● Work item:
Output all entries exactly as they appear and skip the pictures.

Image comparison data
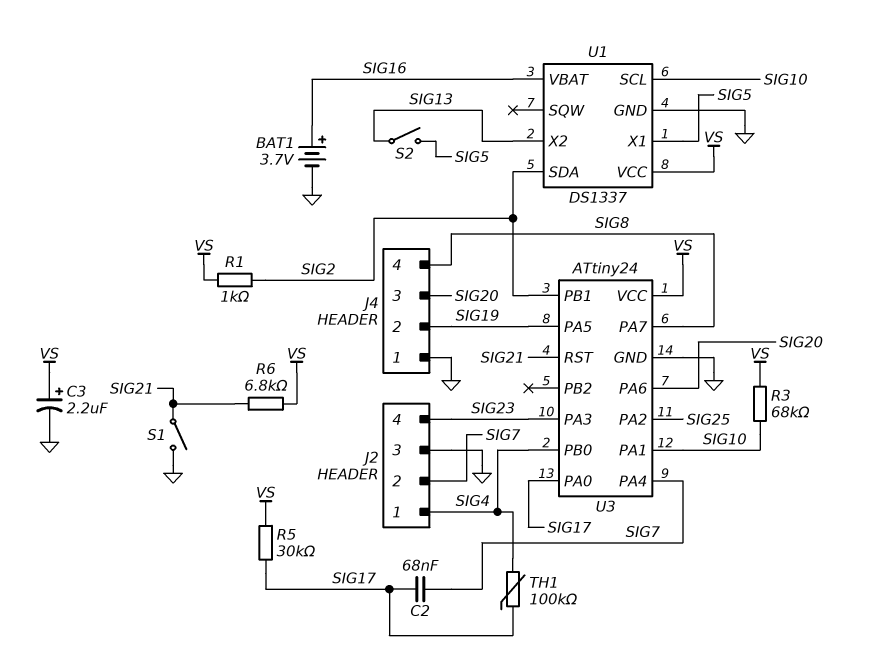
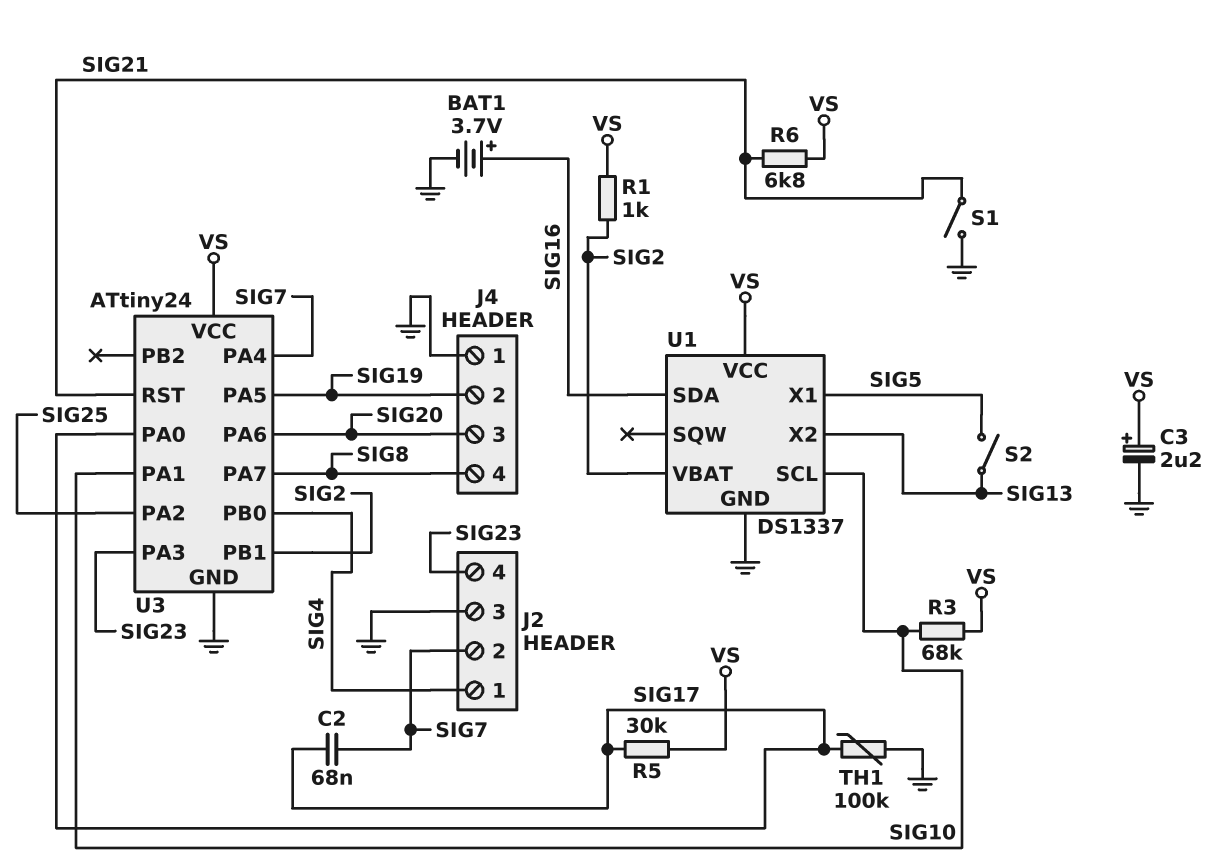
TH1: 100k (SIG4, SIG17) -> 100k (GND, SIG17)
U1 pin SDA: SIG2 -> SIG16
U1 pin VBAT: SIG16 -> SIG2

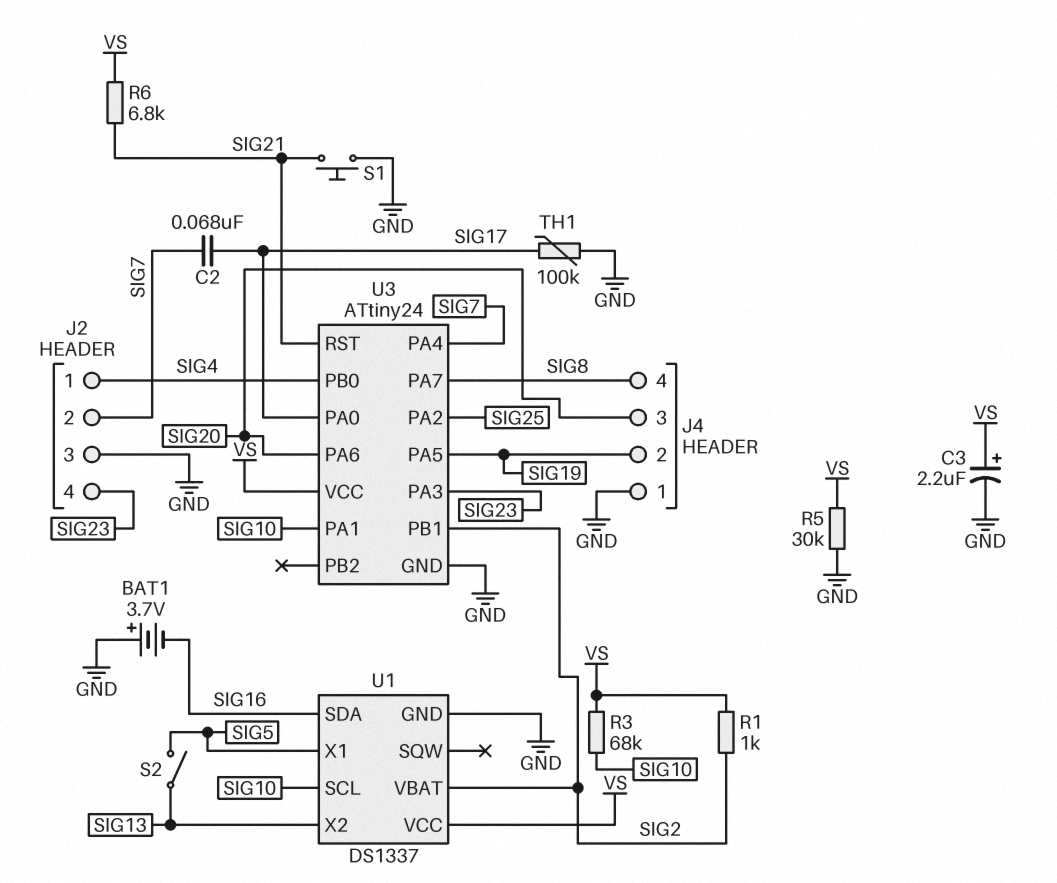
BAT1: 3.7V (plus SIG16, minus GND) -> 3.7V (plus GND, minus SIG16)
R5: 30k (SIG17, VS) -> 30k (GND, VS)
S1: switch (GND, SIG21) -> button (GND, SIG21)

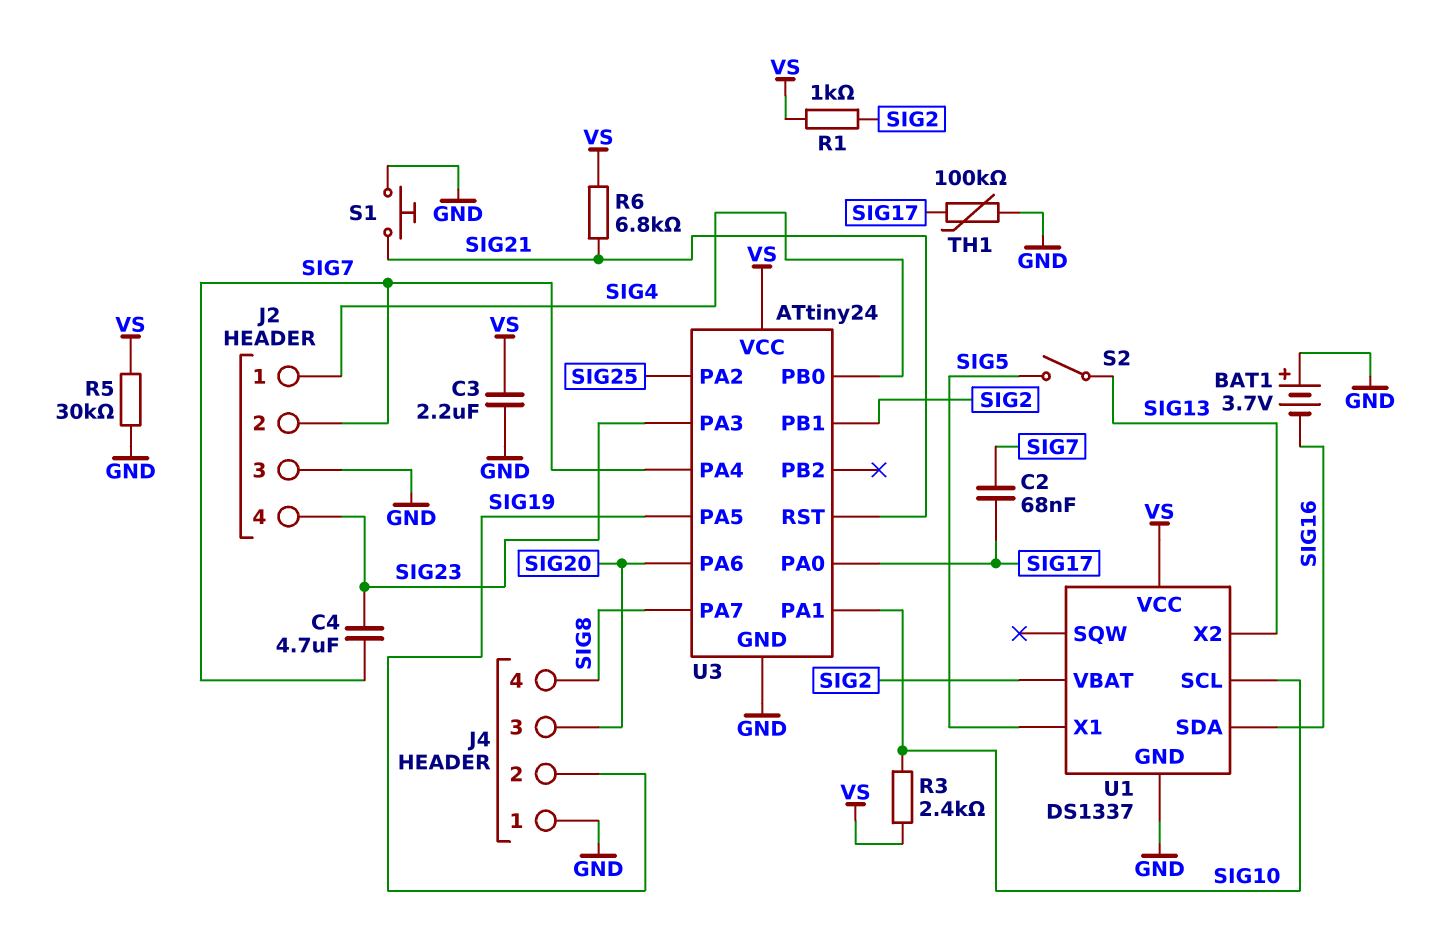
C3: 2.2uF (plus VS, minus GND) -> 2.2uF (GND, VS)
C4: none -> 4.7uF (SIG7, SIG23)
R3: 68k (SIG10, VS) -> 2.4k (SIG10, VS)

● Answer section:
TH1: 100k (SIG4, SIG17) -> 100k (GND, SIG17)
U1 pin SDA: SIG2 -> SIG16
U1 pin VBAT: SIG16 -> SIG2

BAT1: 3.7V (plus SIG16, minus GND) -> 3.7V (plus GND, minus SIG16)
R5: 30k (SIG17, VS) -> 30k (GND, VS)
S1: switch (GND, SIG21) -> button (GND, SIG21)

C3: 2.2uF (plus VS, minus GND) -> 2.2uF (GND, VS)
C4: none -> 4.7uF (SIG7, SIG23)
R3: 68k (SIG10, VS) -> 2.4k (SIG10, VS)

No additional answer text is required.